Put the material below into a Markdown table with two columns, "Row" and "Line text," giving each line its own numbered row. Skip blank lines and leave the pictures out.

# INPUT ROWS start

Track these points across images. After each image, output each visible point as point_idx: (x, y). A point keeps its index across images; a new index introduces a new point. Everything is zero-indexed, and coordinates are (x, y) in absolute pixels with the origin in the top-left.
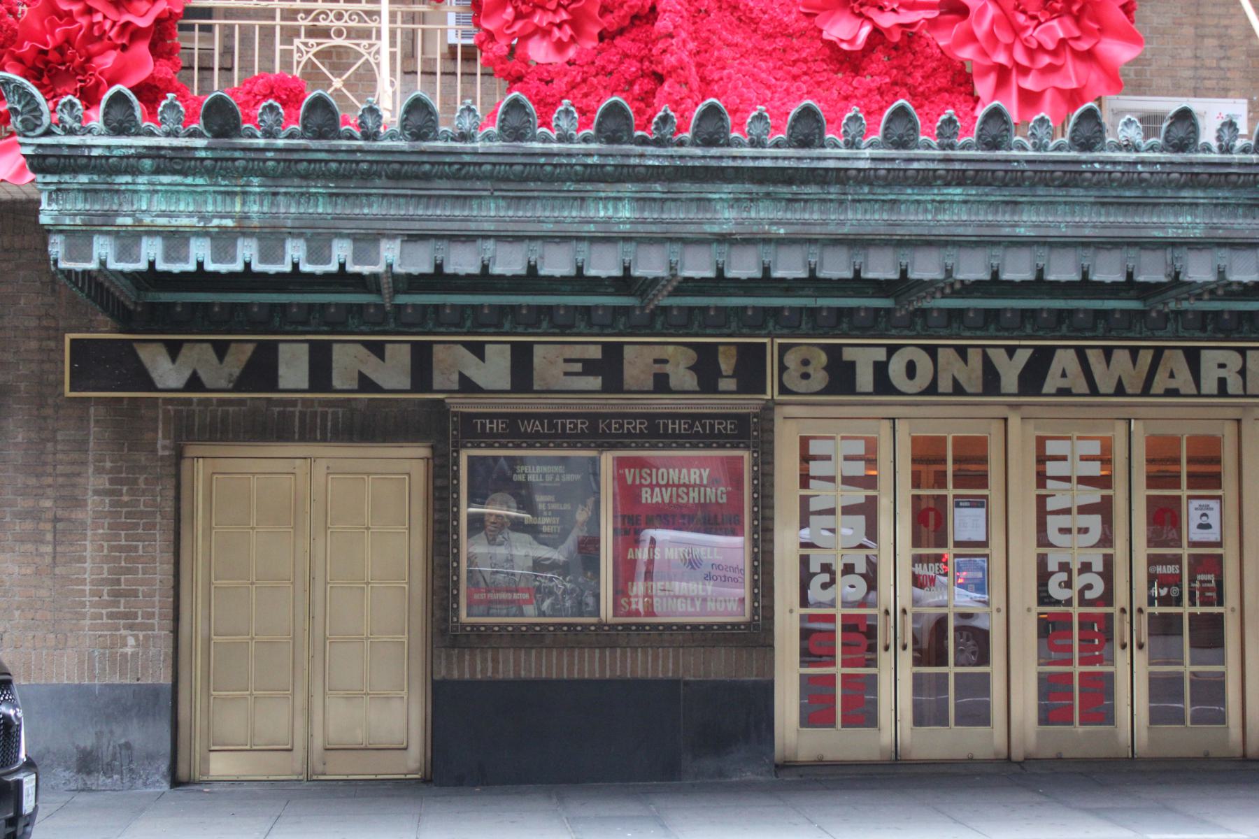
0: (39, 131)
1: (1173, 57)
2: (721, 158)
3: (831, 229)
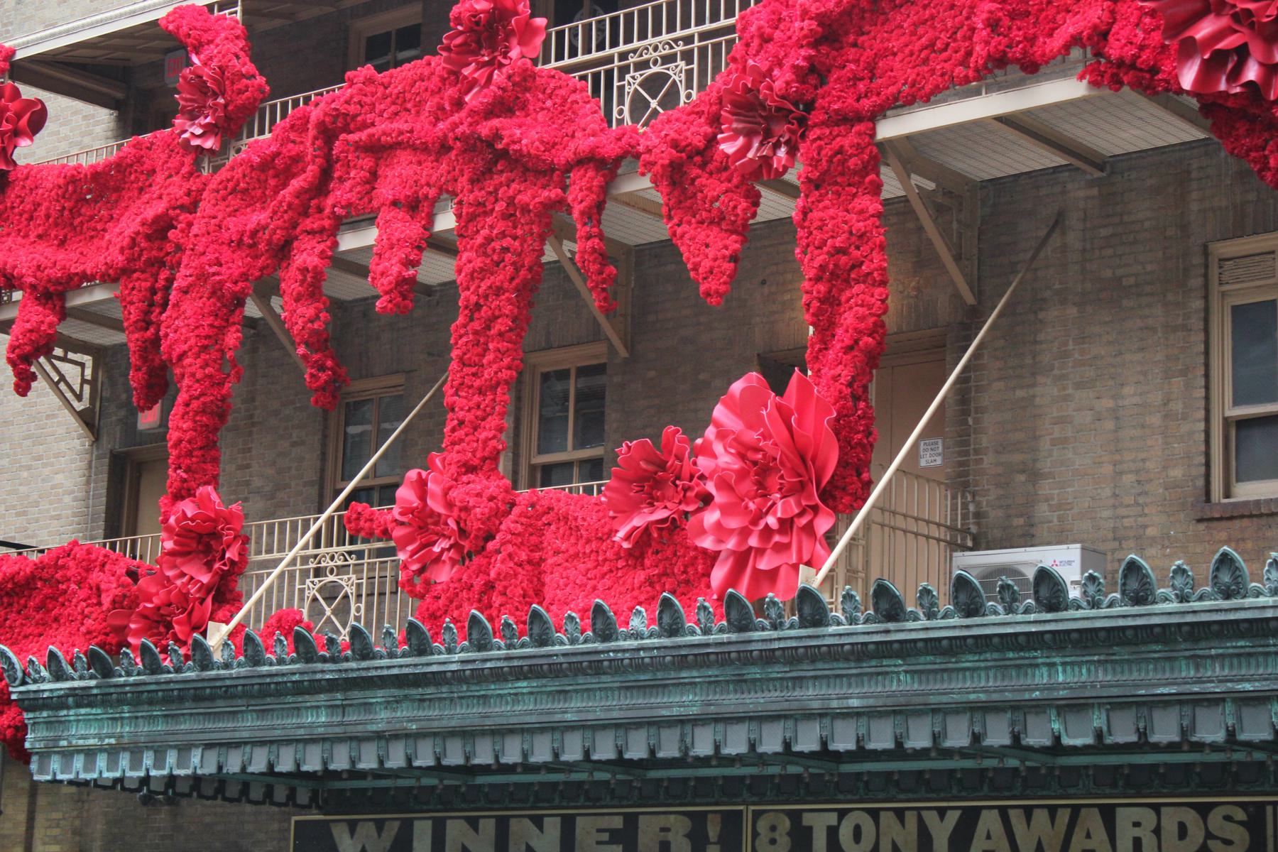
0: (17, 682)
1: (1093, 498)
2: (368, 669)
3: (444, 723)
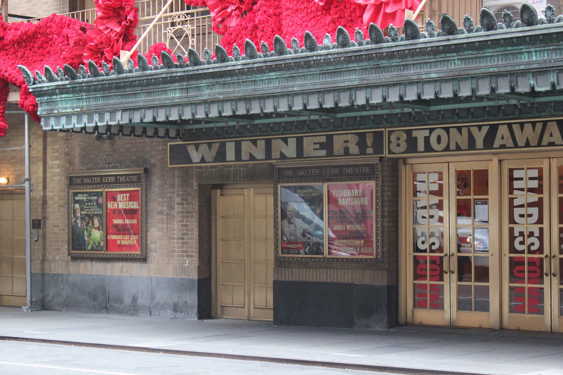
0: (31, 83)
2: (198, 70)
3: (236, 94)
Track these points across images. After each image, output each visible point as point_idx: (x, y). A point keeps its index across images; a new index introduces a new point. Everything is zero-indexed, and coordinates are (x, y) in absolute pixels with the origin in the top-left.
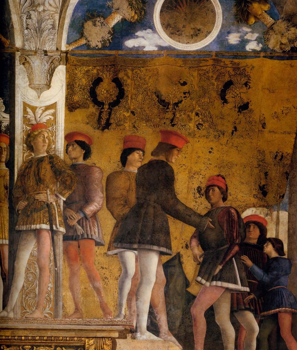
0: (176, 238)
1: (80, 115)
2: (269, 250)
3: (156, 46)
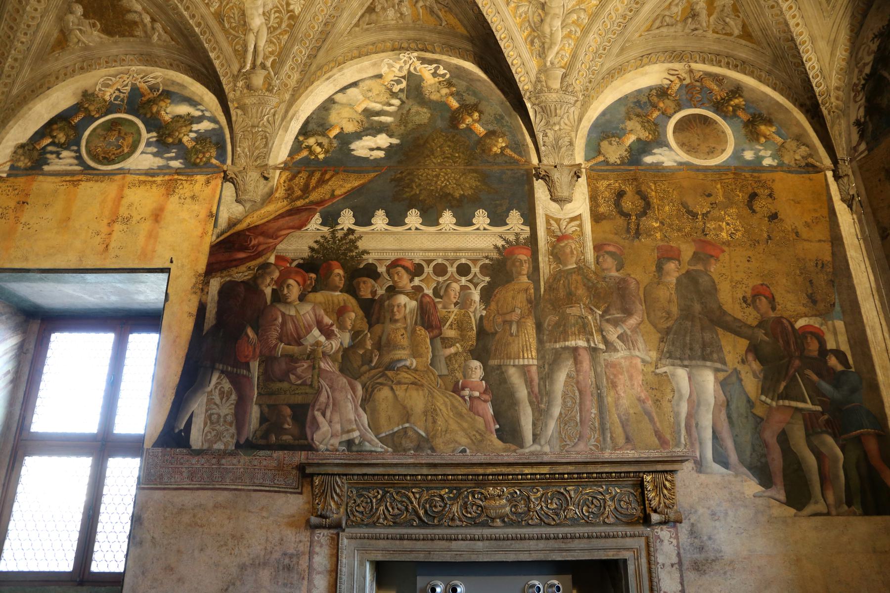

# INPUT ROWS end

* RESPONSE
| Row | Line text |
|---|---|
| 1 | Track these points across images. After each image, output each visible point as point_idx: (x, y). A point keeps its index across images; a new index introduces a new point. Everything is zero-indexed, and coordinates are (x, y) in absolute pixels with the origin in the top-left. |
| 2 | 0: (39, 131) |
| 3 | 1: (1173, 57) |
| 4 | 2: (721, 158) |
| 5 | 3: (831, 229) |
| 6 | 0: (17, 682) |
| 7 | 1: (1093, 498) |
| 8 | 2: (368, 669) |
| 9 | 3: (444, 723) |
| 10 | 0: (31, 83) |
| 11 | 2: (198, 70) |
| 12 | 3: (236, 94) |
| 13 | Track these points across images. After each image, output each visible point as point_idx: (x, y). A point keeps its index across images; a new index introduces a new point. Everything is zero-indexed, and coordinates are (x, y) in absolute pixels with the origin in the top-left. |
| 14 | 0: (176, 238) |
| 15 | 1: (80, 115) |
| 16 | 2: (269, 250) |
| 17 | 3: (156, 46) |